Scene images with change listings:
-*-

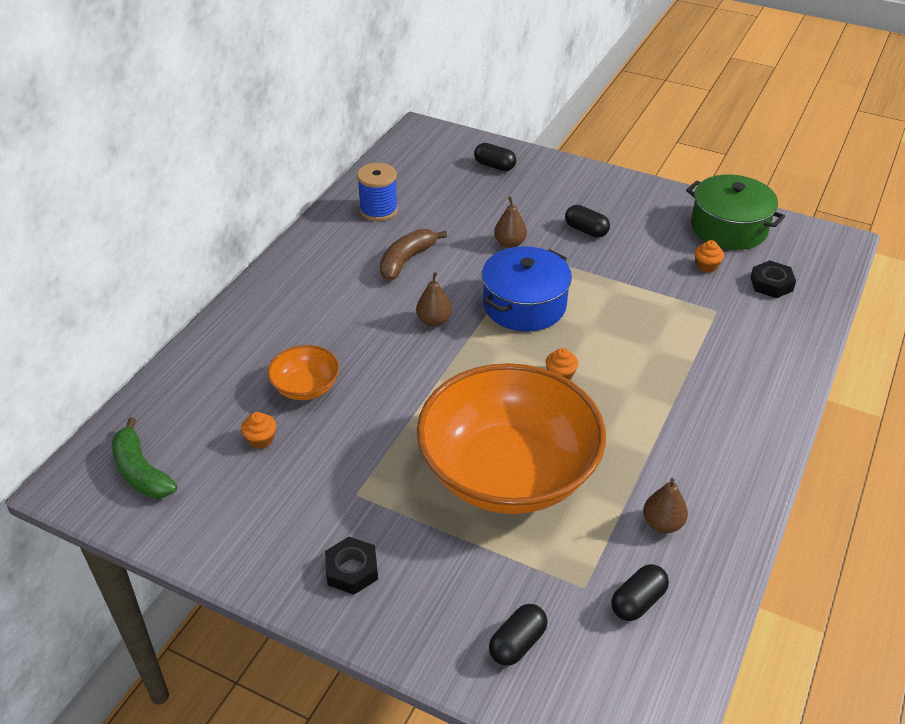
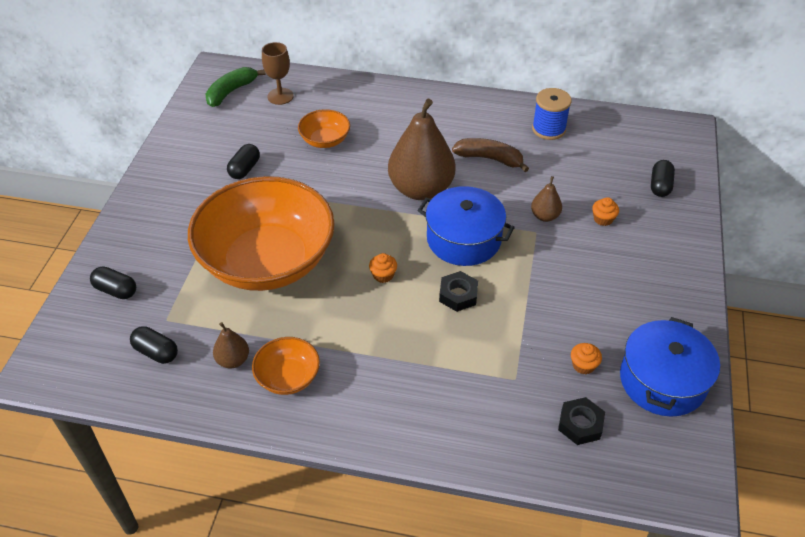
camera: 75 degrees right, 5 degrees up
orange cupcake [241,412,276,449] -> orange cupcake moved to [592,197,619,226]
black nut [325,537,378,595] -> black nut moved to [439,271,478,312]
brown pear [416,272,452,327] -> brown pear [388,99,455,200], size x2.24
black capsule [565,205,610,238] -> black capsule moved to [227,144,260,179]
green pot [686,175,785,250] -> blue pot [620,317,720,417]
none -> orange bowl [252,337,320,395]
none -> brown goblet [262,42,294,105]

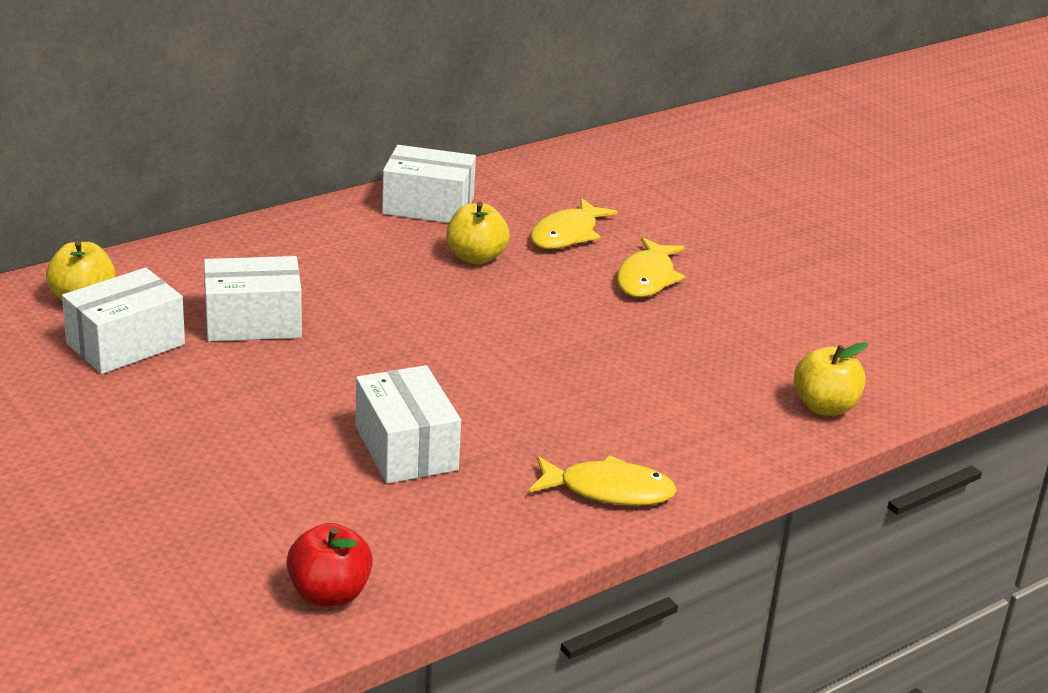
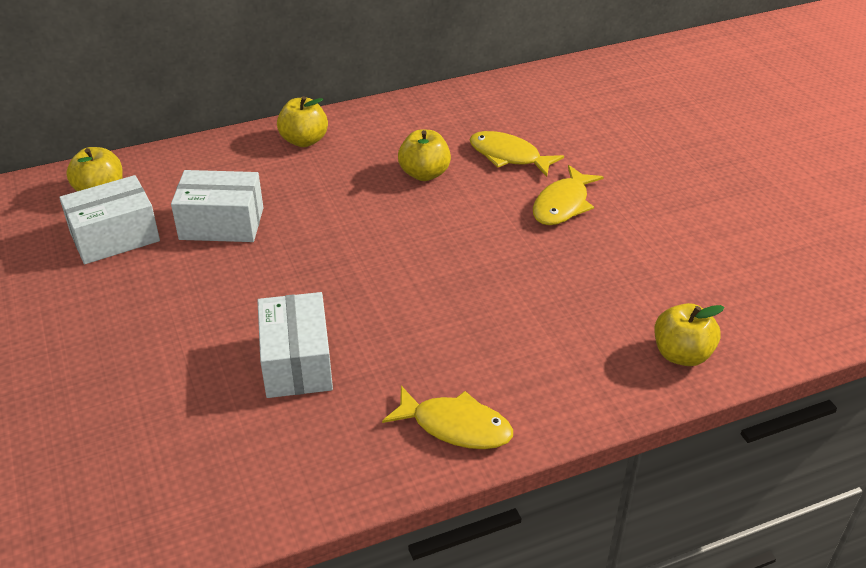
camera: 15 degrees right, 10 degrees up
red apple [286,523,373,607] -> none
white box [382,145,476,223] -> none
yellow fish [530,198,618,249] -> yellow fish turned 75 degrees clockwise [470,131,564,177]
none -> yellow apple [277,96,328,147]

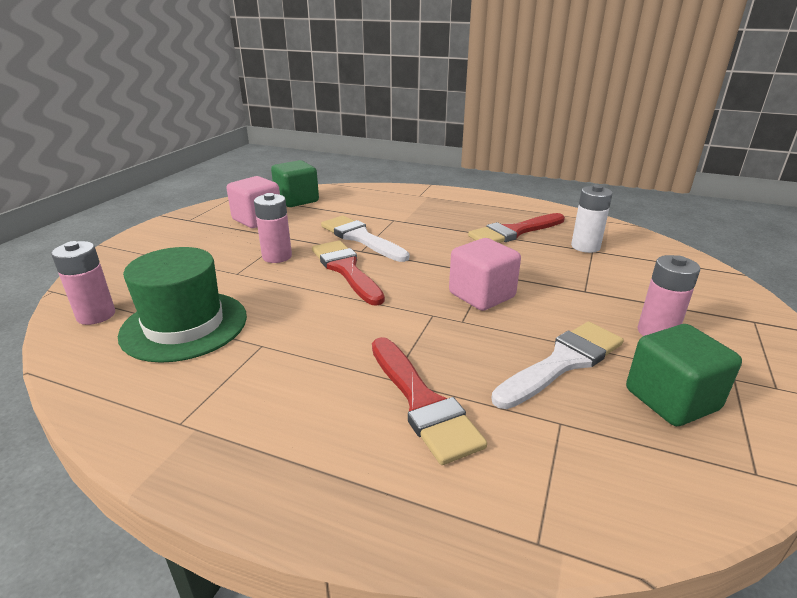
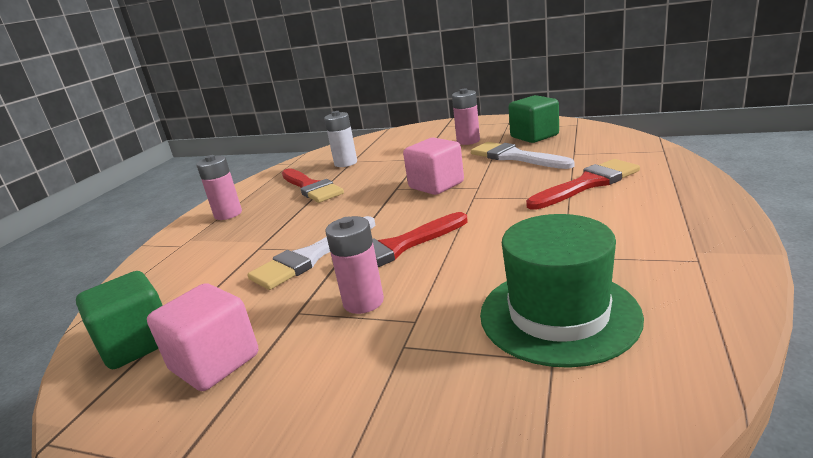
camera: 90 degrees left, 5 degrees down
pink battery [51,241,115,325] -> pink battery moved to [196,155,242,220]

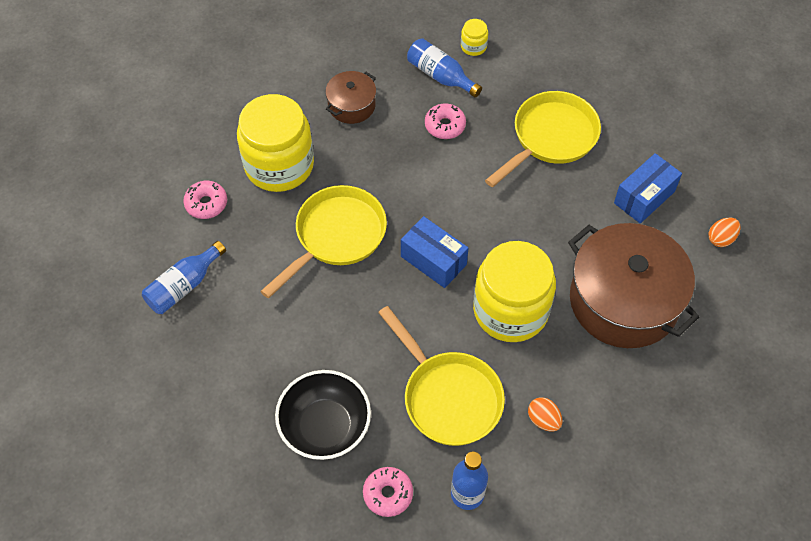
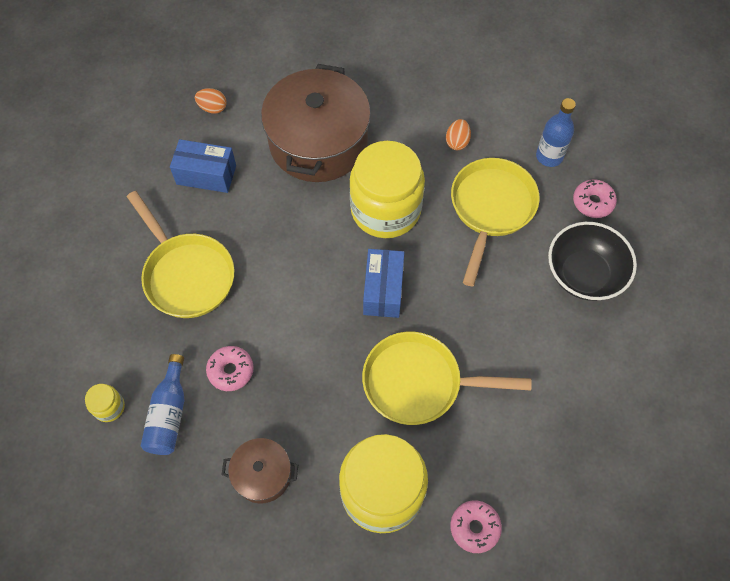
camera: 125 degrees left, 5 degrees up
blue bottle [142,241,226,314] -> none
yellow pan [485,91,601,187] -> yellow pan turned 135 degrees counterclockwise [127,191,234,318]

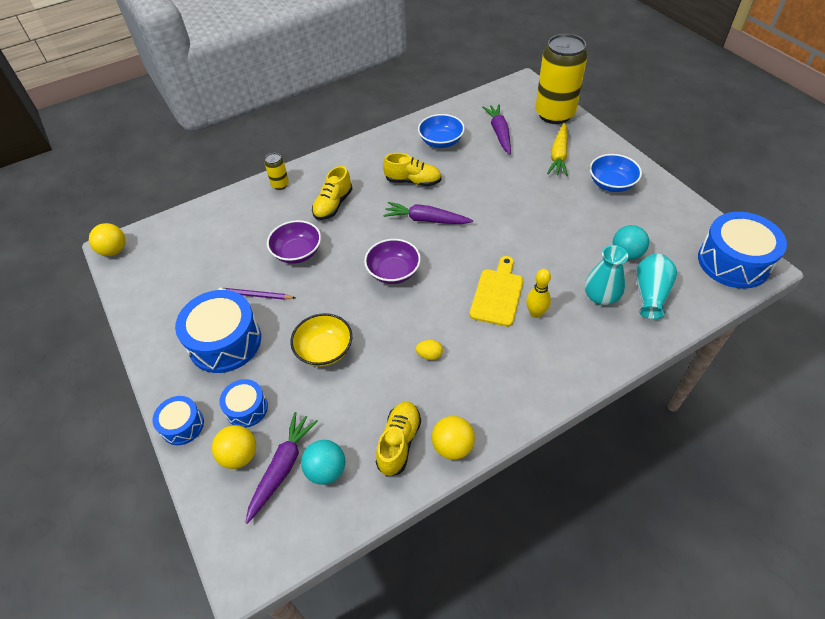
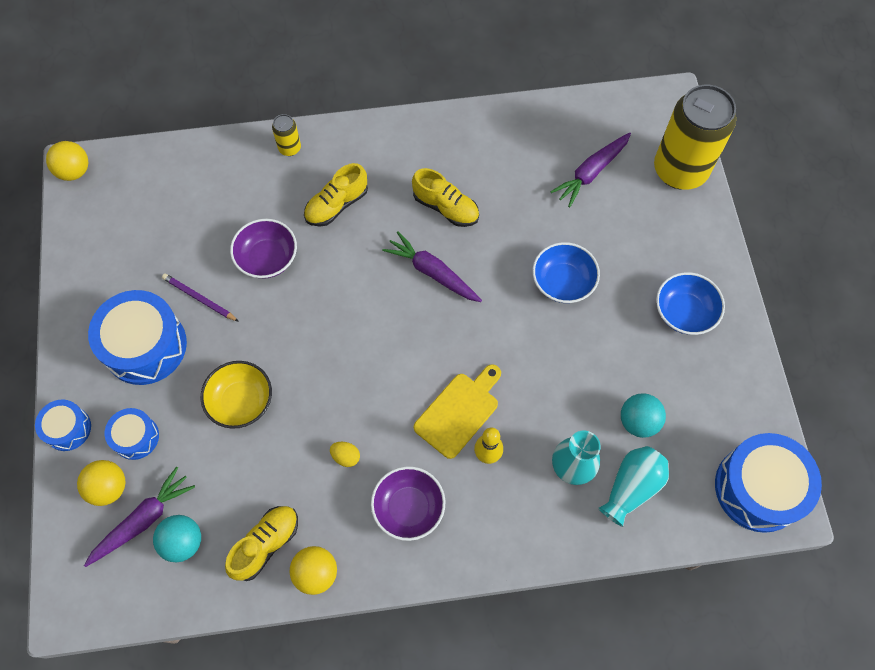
camera: 20 degrees right, 15 degrees up
purple bowl [364,239,421,284] -> purple bowl moved to [371,466,445,541]
blue bowl [418,114,465,148] -> blue bowl moved to [532,242,600,303]
purple carrot [482,104,511,154] -> purple carrot turned 150 degrees counterclockwise [550,132,631,207]
yellow carrot [547,123,568,176] -> none

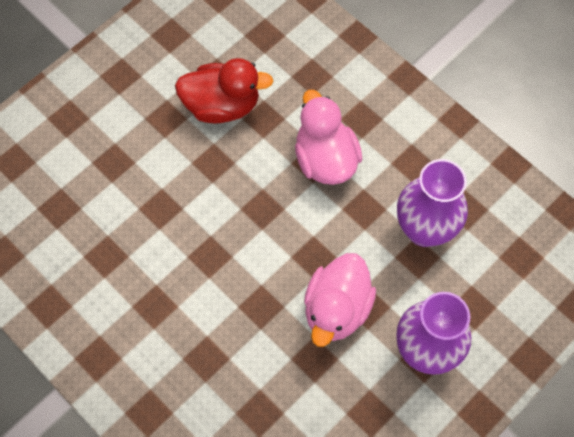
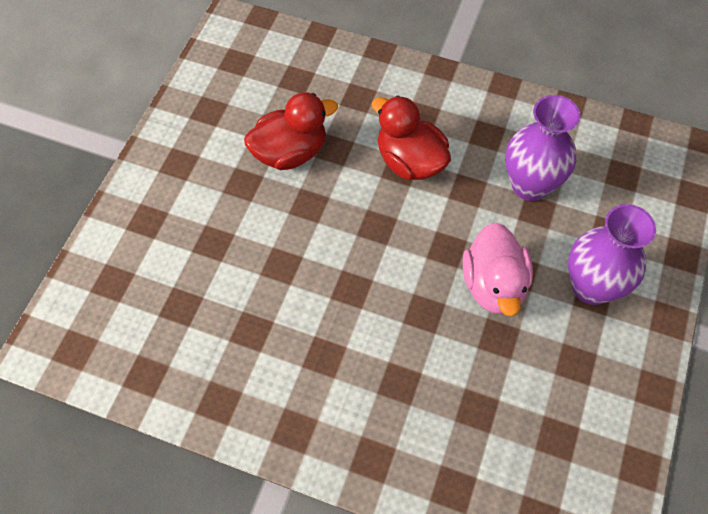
camera: 25 degrees left, 5 degrees down
pink duck [295,90,362,185] -> red duck [372,96,451,180]

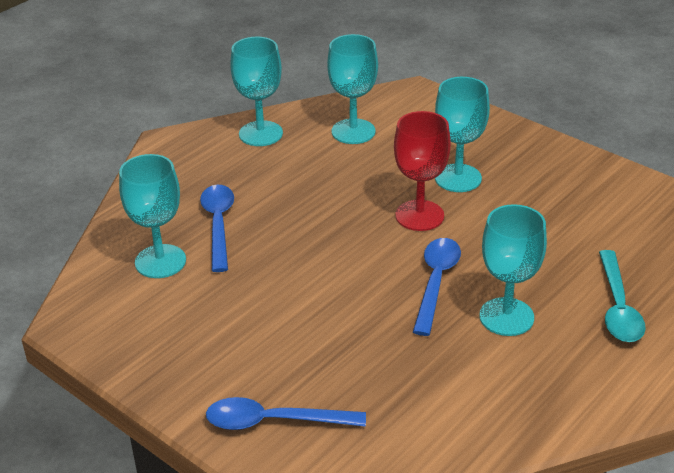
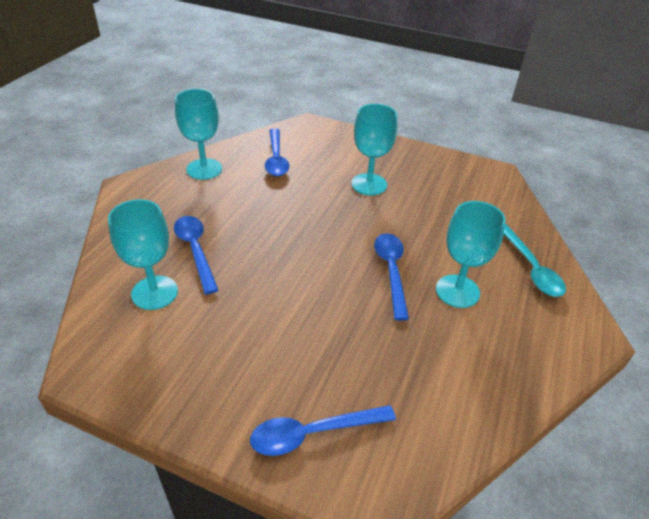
camera: 20 degrees left, 5 degrees up
turquoise goblet [327,34,378,144] -> blue spoon [265,129,290,176]
red goblet [394,111,451,231] -> none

-*-

**Exercise:**
Using the records above, select and copy every line that has the word "goblet".

**Response below:**
none -> brown goblet [262,42,294,105]
turquoise goblet [327,34,378,144] -> blue spoon [265,129,290,176]
red goblet [394,111,451,231] -> none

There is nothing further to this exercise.